INPUT MATERIAL:
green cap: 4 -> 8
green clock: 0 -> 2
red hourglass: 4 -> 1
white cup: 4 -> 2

---

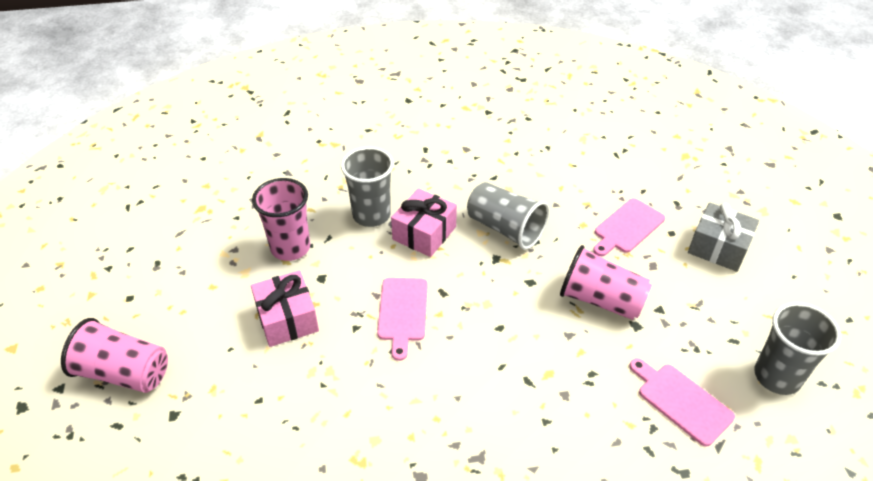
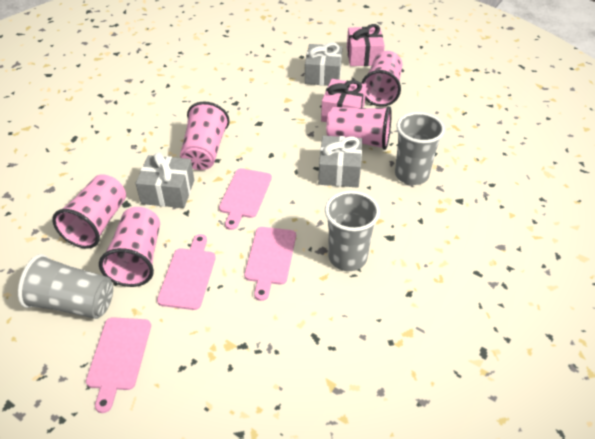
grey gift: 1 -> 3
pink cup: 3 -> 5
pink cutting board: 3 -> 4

* * *

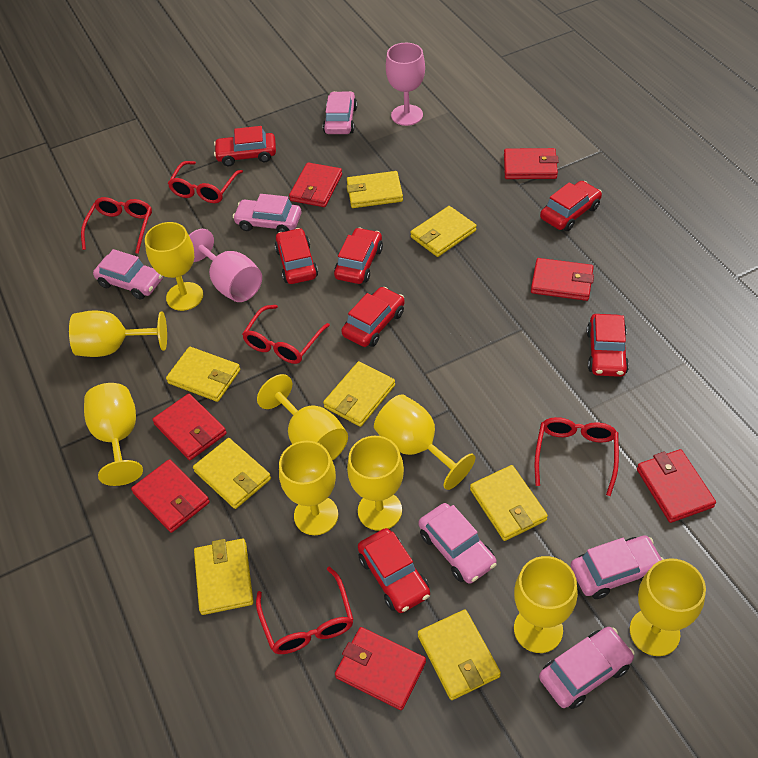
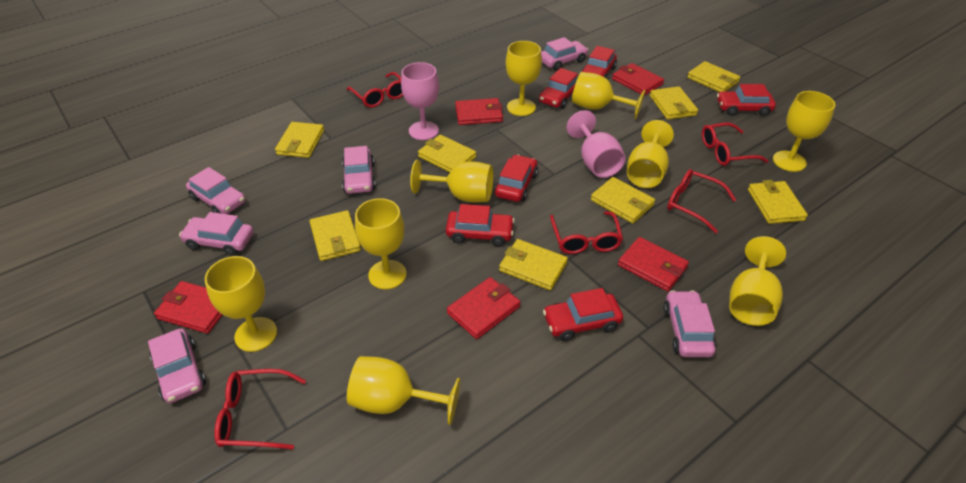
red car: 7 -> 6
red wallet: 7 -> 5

TASK BRIEF:
Only the lines above from the one with "green cap: 4 -> 8" through the one with "white cup: 4 -> 2" should be duplicated, character for character.

ANSWER SPACE:
green cap: 4 -> 8
green clock: 0 -> 2
red hourglass: 4 -> 1
white cup: 4 -> 2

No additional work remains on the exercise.